ABOUT THIS EXERCISE - Quote the whole listing exactly. Leave the pictures out of your copy.

DATASET RECORDS -
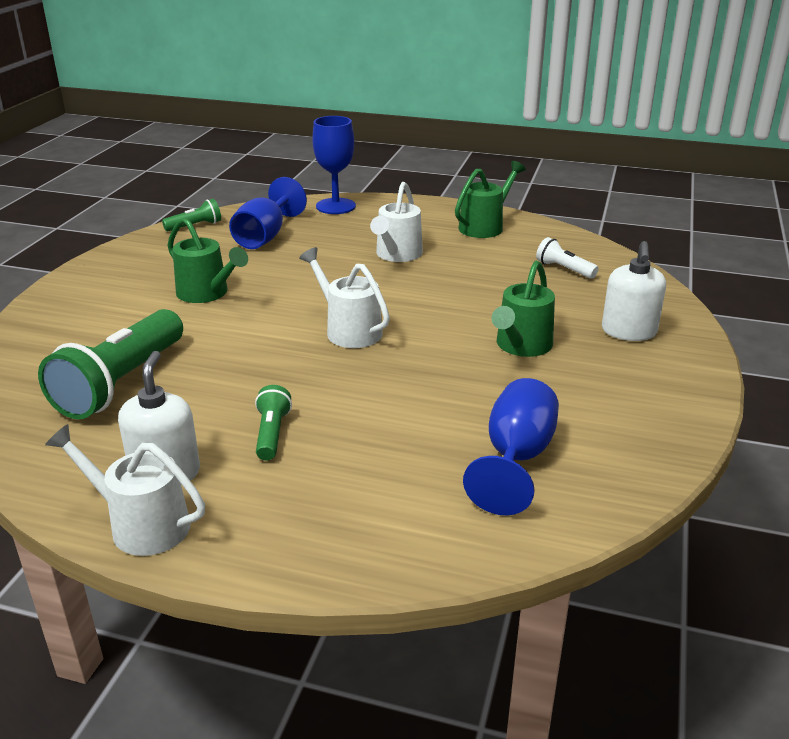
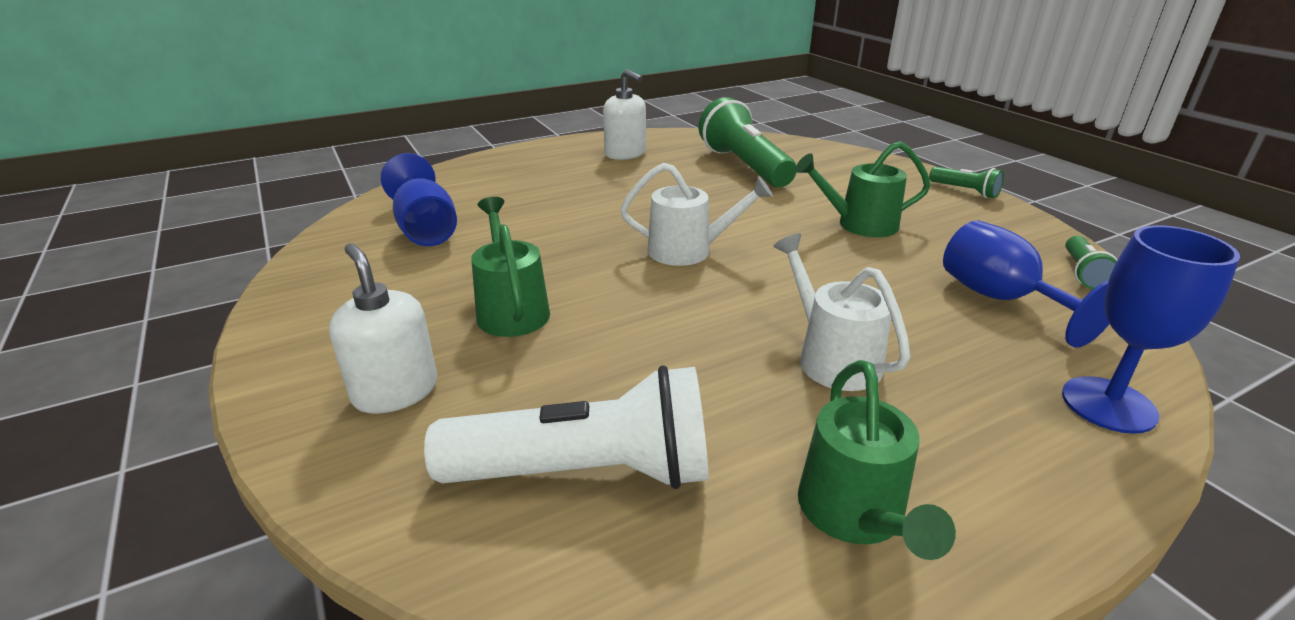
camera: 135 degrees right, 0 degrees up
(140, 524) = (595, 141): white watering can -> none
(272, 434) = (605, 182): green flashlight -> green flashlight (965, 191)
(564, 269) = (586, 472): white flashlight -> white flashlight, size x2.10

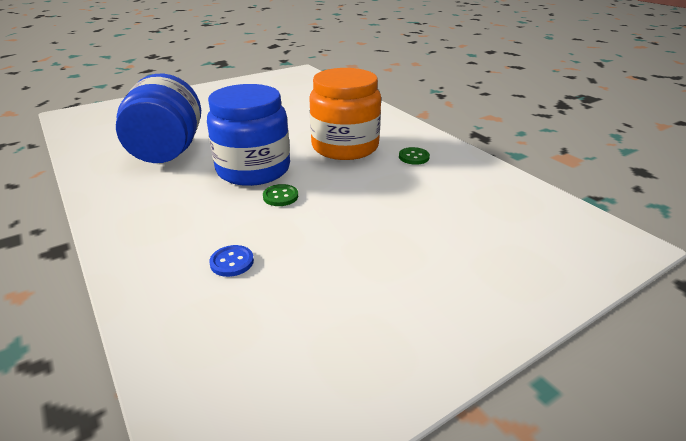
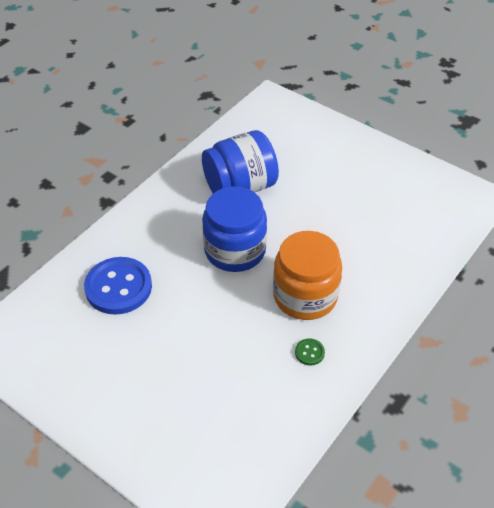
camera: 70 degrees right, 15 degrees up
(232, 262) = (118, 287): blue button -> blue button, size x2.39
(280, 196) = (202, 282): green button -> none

COMPLETED EXERCISE -
camera: 135 degrees right, 0 degrees up
(140, 524) = (595, 141): white watering can -> none
(272, 434) = (605, 182): green flashlight -> green flashlight (965, 191)
(564, 269) = (586, 472): white flashlight -> white flashlight, size x2.10

camera: 70 degrees right, 15 degrees up
(232, 262) = (118, 287): blue button -> blue button, size x2.39
(280, 196) = (202, 282): green button -> none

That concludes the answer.